_WHAT THE TASK ASKS:_ The output should be the records themselves, given again exactly.

_RECORDS FOR THE EXERCISE:_
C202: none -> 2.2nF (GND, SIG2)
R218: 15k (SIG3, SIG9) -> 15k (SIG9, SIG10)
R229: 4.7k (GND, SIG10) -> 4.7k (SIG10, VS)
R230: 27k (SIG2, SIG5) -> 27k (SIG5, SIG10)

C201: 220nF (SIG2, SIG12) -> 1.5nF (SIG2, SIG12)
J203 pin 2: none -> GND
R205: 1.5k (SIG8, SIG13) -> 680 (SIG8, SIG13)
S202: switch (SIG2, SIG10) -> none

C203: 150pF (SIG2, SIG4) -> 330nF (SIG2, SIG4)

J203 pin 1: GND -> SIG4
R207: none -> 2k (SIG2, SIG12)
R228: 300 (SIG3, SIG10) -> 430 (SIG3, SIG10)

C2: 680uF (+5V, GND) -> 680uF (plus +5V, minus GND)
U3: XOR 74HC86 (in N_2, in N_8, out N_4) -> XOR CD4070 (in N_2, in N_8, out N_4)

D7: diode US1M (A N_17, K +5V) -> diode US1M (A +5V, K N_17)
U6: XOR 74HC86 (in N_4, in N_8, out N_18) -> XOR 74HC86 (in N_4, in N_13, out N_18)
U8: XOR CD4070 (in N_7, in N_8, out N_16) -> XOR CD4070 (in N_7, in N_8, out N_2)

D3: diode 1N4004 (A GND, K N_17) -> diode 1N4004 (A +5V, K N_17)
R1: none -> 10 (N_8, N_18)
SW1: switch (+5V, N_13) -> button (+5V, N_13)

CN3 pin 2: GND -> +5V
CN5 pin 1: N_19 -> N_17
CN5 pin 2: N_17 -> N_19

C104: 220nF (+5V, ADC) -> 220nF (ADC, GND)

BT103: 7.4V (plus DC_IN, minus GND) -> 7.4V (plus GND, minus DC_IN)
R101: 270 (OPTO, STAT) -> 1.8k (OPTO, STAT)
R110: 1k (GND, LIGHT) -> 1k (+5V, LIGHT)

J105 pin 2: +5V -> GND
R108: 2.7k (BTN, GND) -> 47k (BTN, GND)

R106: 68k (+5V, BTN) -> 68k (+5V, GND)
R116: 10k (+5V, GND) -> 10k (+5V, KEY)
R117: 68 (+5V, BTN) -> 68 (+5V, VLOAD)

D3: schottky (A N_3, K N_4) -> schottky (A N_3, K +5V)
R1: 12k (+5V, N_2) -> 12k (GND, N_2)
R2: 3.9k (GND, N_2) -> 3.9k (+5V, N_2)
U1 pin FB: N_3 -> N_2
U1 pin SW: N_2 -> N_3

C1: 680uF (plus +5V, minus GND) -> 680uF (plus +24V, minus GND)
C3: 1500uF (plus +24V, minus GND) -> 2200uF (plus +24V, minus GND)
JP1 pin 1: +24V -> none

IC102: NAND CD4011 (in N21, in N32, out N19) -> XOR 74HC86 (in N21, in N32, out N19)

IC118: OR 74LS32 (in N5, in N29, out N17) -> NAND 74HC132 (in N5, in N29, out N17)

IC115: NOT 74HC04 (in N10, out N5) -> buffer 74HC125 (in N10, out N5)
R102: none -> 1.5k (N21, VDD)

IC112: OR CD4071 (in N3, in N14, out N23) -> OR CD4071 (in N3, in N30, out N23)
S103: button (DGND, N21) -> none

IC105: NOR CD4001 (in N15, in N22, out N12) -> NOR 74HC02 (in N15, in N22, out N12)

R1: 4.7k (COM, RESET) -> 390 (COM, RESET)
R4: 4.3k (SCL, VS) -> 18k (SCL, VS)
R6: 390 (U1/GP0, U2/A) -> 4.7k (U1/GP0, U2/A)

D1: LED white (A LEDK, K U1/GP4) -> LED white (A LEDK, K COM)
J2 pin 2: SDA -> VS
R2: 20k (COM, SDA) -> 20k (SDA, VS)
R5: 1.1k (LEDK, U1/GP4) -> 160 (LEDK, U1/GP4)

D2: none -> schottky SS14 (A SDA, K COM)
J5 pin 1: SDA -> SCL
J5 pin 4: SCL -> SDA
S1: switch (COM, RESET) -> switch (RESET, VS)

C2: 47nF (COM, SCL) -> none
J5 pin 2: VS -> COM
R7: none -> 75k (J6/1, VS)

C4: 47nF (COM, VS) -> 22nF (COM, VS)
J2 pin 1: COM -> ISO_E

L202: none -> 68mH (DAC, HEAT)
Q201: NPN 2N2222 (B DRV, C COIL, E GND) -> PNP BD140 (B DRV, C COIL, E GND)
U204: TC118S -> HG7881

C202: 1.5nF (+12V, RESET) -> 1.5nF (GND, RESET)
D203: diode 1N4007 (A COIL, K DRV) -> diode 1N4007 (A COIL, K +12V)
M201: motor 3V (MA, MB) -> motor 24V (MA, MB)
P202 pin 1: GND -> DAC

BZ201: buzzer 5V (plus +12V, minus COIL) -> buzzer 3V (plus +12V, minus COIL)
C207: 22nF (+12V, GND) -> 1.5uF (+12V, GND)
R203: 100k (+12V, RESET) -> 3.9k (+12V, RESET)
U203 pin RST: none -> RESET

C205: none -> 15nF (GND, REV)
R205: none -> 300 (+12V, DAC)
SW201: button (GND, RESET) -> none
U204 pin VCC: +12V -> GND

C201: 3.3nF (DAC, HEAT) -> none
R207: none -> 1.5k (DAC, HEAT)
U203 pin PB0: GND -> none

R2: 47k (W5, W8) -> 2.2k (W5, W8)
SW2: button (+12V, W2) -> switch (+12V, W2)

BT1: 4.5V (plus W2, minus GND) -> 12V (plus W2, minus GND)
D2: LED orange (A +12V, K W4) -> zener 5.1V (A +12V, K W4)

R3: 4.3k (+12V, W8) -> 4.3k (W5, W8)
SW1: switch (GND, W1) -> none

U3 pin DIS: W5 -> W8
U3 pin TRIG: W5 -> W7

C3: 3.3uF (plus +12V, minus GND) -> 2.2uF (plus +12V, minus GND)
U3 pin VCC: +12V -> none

_YOUR RESPONSE:_
C202: none -> 2.2nF (GND, SIG2)
R218: 15k (SIG3, SIG9) -> 15k (SIG9, SIG10)
R229: 4.7k (GND, SIG10) -> 4.7k (SIG10, VS)
R230: 27k (SIG2, SIG5) -> 27k (SIG5, SIG10)

C201: 220nF (SIG2, SIG12) -> 1.5nF (SIG2, SIG12)
J203 pin 2: none -> GND
R205: 1.5k (SIG8, SIG13) -> 680 (SIG8, SIG13)
S202: switch (SIG2, SIG10) -> none

C203: 150pF (SIG2, SIG4) -> 330nF (SIG2, SIG4)

J203 pin 1: GND -> SIG4
R207: none -> 2k (SIG2, SIG12)
R228: 300 (SIG3, SIG10) -> 430 (SIG3, SIG10)

C2: 680uF (+5V, GND) -> 680uF (plus +5V, minus GND)
U3: XOR 74HC86 (in N_2, in N_8, out N_4) -> XOR CD4070 (in N_2, in N_8, out N_4)

D7: diode US1M (A N_17, K +5V) -> diode US1M (A +5V, K N_17)
U6: XOR 74HC86 (in N_4, in N_8, out N_18) -> XOR 74HC86 (in N_4, in N_13, out N_18)
U8: XOR CD4070 (in N_7, in N_8, out N_16) -> XOR CD4070 (in N_7, in N_8, out N_2)

D3: diode 1N4004 (A GND, K N_17) -> diode 1N4004 (A +5V, K N_17)
R1: none -> 10 (N_8, N_18)
SW1: switch (+5V, N_13) -> button (+5V, N_13)

CN3 pin 2: GND -> +5V
CN5 pin 1: N_19 -> N_17
CN5 pin 2: N_17 -> N_19

C104: 220nF (+5V, ADC) -> 220nF (ADC, GND)

BT103: 7.4V (plus DC_IN, minus GND) -> 7.4V (plus GND, minus DC_IN)
R101: 270 (OPTO, STAT) -> 1.8k (OPTO, STAT)
R110: 1k (GND, LIGHT) -> 1k (+5V, LIGHT)

J105 pin 2: +5V -> GND
R108: 2.7k (BTN, GND) -> 47k (BTN, GND)

R106: 68k (+5V, BTN) -> 68k (+5V, GND)
R116: 10k (+5V, GND) -> 10k (+5V, KEY)
R117: 68 (+5V, BTN) -> 68 (+5V, VLOAD)

D3: schottky (A N_3, K N_4) -> schottky (A N_3, K +5V)
R1: 12k (+5V, N_2) -> 12k (GND, N_2)
R2: 3.9k (GND, N_2) -> 3.9k (+5V, N_2)
U1 pin FB: N_3 -> N_2
U1 pin SW: N_2 -> N_3

C1: 680uF (plus +5V, minus GND) -> 680uF (plus +24V, minus GND)
C3: 1500uF (plus +24V, minus GND) -> 2200uF (plus +24V, minus GND)
JP1 pin 1: +24V -> none

IC102: NAND CD4011 (in N21, in N32, out N19) -> XOR 74HC86 (in N21, in N32, out N19)

IC118: OR 74LS32 (in N5, in N29, out N17) -> NAND 74HC132 (in N5, in N29, out N17)

IC115: NOT 74HC04 (in N10, out N5) -> buffer 74HC125 (in N10, out N5)
R102: none -> 1.5k (N21, VDD)

IC112: OR CD4071 (in N3, in N14, out N23) -> OR CD4071 (in N3, in N30, out N23)
S103: button (DGND, N21) -> none

IC105: NOR CD4001 (in N15, in N22, out N12) -> NOR 74HC02 (in N15, in N22, out N12)

R1: 4.7k (COM, RESET) -> 390 (COM, RESET)
R4: 4.3k (SCL, VS) -> 18k (SCL, VS)
R6: 390 (U1/GP0, U2/A) -> 4.7k (U1/GP0, U2/A)

D1: LED white (A LEDK, K U1/GP4) -> LED white (A LEDK, K COM)
J2 pin 2: SDA -> VS
R2: 20k (COM, SDA) -> 20k (SDA, VS)
R5: 1.1k (LEDK, U1/GP4) -> 160 (LEDK, U1/GP4)

D2: none -> schottky SS14 (A SDA, K COM)
J5 pin 1: SDA -> SCL
J5 pin 4: SCL -> SDA
S1: switch (COM, RESET) -> switch (RESET, VS)

C2: 47nF (COM, SCL) -> none
J5 pin 2: VS -> COM
R7: none -> 75k (J6/1, VS)

C4: 47nF (COM, VS) -> 22nF (COM, VS)
J2 pin 1: COM -> ISO_E

L202: none -> 68mH (DAC, HEAT)
Q201: NPN 2N2222 (B DRV, C COIL, E GND) -> PNP BD140 (B DRV, C COIL, E GND)
U204: TC118S -> HG7881

C202: 1.5nF (+12V, RESET) -> 1.5nF (GND, RESET)
D203: diode 1N4007 (A COIL, K DRV) -> diode 1N4007 (A COIL, K +12V)
M201: motor 3V (MA, MB) -> motor 24V (MA, MB)
P202 pin 1: GND -> DAC

BZ201: buzzer 5V (plus +12V, minus COIL) -> buzzer 3V (plus +12V, minus COIL)
C207: 22nF (+12V, GND) -> 1.5uF (+12V, GND)
R203: 100k (+12V, RESET) -> 3.9k (+12V, RESET)
U203 pin RST: none -> RESET

C205: none -> 15nF (GND, REV)
R205: none -> 300 (+12V, DAC)
SW201: button (GND, RESET) -> none
U204 pin VCC: +12V -> GND

C201: 3.3nF (DAC, HEAT) -> none
R207: none -> 1.5k (DAC, HEAT)
U203 pin PB0: GND -> none

R2: 47k (W5, W8) -> 2.2k (W5, W8)
SW2: button (+12V, W2) -> switch (+12V, W2)

BT1: 4.5V (plus W2, minus GND) -> 12V (plus W2, minus GND)
D2: LED orange (A +12V, K W4) -> zener 5.1V (A +12V, K W4)

R3: 4.3k (+12V, W8) -> 4.3k (W5, W8)
SW1: switch (GND, W1) -> none

U3 pin DIS: W5 -> W8
U3 pin TRIG: W5 -> W7

C3: 3.3uF (plus +12V, minus GND) -> 2.2uF (plus +12V, minus GND)
U3 pin VCC: +12V -> none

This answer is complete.